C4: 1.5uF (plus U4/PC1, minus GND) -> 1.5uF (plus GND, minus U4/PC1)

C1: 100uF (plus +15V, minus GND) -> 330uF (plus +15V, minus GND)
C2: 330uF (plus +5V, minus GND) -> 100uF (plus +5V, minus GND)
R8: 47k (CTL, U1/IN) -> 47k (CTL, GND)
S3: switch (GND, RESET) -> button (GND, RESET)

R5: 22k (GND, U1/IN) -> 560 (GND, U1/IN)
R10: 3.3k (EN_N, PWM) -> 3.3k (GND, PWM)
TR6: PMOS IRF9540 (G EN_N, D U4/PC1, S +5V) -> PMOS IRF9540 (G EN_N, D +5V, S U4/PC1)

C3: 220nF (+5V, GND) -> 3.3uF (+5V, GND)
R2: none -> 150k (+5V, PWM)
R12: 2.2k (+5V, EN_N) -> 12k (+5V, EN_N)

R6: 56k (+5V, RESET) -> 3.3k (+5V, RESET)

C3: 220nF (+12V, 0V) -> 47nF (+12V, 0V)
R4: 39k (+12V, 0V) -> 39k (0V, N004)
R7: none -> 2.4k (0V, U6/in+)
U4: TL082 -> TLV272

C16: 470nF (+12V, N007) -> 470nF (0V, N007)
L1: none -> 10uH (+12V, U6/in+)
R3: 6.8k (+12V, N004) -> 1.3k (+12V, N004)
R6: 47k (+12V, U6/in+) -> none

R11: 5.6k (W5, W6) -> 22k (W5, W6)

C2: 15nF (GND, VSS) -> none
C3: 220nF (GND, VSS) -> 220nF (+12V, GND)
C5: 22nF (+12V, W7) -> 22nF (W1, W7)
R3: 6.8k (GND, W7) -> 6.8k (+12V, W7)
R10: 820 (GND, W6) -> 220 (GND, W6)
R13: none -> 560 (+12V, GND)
****
## Problem to work on
Among the lines above, which ones hold the string "RESET"? Show them.

## Result of the task
S3: switch (GND, RESET) -> button (GND, RESET)
R6: 56k (+5V, RESET) -> 3.3k (+5V, RESET)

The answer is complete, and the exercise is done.